RECORDED INFORMATION section start
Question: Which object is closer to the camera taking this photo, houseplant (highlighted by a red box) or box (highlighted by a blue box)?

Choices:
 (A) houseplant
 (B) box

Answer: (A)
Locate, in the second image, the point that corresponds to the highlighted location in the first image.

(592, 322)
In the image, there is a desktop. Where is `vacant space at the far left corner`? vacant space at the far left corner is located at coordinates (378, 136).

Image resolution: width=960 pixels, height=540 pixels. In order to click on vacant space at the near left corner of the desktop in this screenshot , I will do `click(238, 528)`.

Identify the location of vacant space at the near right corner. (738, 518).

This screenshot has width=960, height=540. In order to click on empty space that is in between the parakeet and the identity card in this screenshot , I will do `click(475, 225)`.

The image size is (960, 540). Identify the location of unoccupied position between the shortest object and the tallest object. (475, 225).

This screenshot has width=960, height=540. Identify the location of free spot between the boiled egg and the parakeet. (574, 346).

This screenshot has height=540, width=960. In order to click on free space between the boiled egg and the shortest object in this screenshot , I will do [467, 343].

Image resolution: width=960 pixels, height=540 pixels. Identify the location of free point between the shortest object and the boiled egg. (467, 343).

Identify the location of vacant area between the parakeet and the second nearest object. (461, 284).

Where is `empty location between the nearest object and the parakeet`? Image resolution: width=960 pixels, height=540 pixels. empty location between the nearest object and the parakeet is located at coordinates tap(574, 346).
RECORDED INFORMATION section end
RECORDED INFORMATION section start
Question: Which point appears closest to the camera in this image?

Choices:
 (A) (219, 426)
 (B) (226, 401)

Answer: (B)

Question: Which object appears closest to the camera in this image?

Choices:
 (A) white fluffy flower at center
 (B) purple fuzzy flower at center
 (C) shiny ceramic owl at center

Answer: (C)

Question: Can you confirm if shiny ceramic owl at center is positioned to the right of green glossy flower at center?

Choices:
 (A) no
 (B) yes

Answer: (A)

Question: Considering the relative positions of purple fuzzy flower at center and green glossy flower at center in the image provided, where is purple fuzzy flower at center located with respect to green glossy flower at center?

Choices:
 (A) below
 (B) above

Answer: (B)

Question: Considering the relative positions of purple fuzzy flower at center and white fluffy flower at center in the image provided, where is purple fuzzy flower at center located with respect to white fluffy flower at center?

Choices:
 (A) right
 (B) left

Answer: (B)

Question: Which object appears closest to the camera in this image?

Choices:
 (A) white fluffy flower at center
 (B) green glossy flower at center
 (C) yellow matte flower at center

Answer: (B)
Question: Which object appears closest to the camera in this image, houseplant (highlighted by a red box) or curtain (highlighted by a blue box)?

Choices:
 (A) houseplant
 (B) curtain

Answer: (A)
RECORDED INFORMATION section end
**TASK REQUIREMENTS**
Copy word for word the lines of the records above, from the line containing "Image resolution: width=960 pixels, height=540 pixels. Identify" through the line containing "Identify the location of vacant area", including both of those lines.

**RESPONSE**
Image resolution: width=960 pixels, height=540 pixels. Identify the location of free point between the shortest object and the boiled egg. (467, 343).

Identify the location of vacant area between the parakeet and the second nearest object. (461, 284).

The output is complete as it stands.